Dataset entries:
====

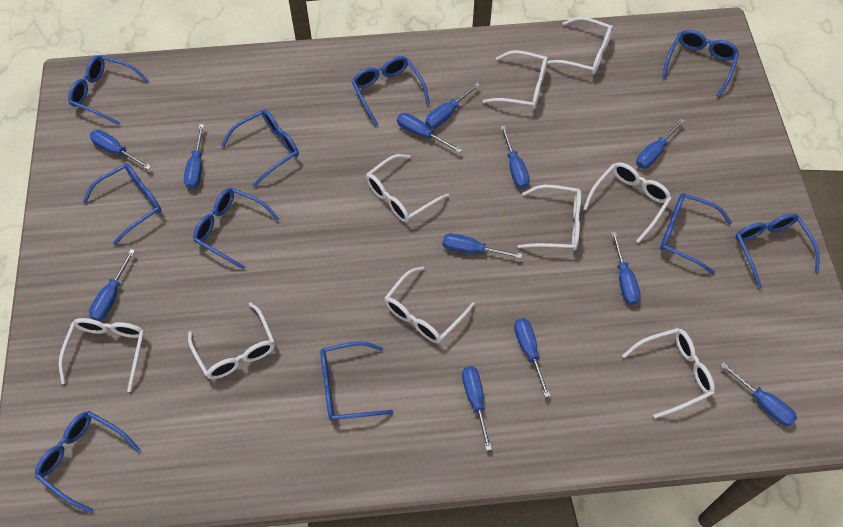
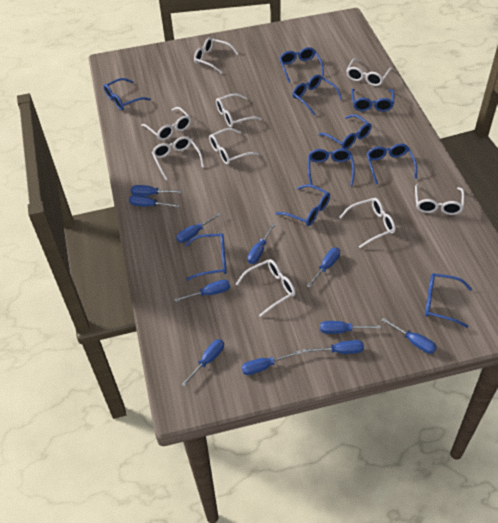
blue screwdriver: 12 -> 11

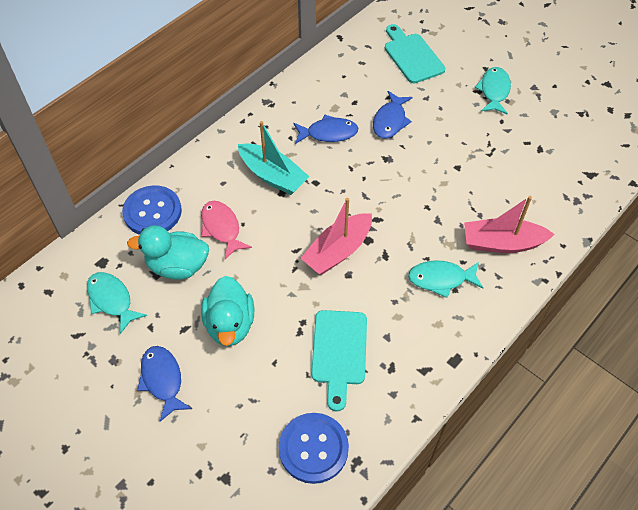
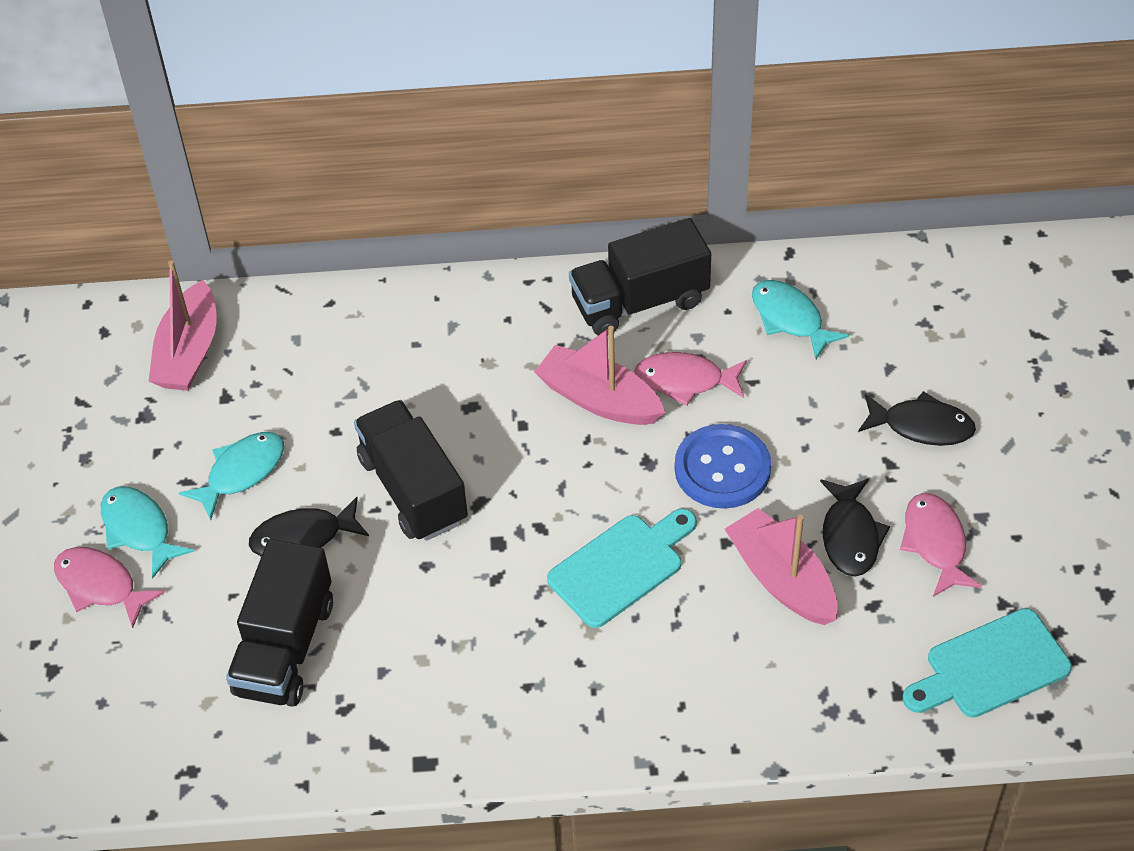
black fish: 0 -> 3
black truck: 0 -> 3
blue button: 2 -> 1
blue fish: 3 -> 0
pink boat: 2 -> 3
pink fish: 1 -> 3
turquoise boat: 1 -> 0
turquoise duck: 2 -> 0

====

Reproduce each entry exactly, without the pictures.

blue screwdriver: 12 -> 11

black fish: 0 -> 3
black truck: 0 -> 3
blue button: 2 -> 1
blue fish: 3 -> 0
pink boat: 2 -> 3
pink fish: 1 -> 3
turquoise boat: 1 -> 0
turquoise duck: 2 -> 0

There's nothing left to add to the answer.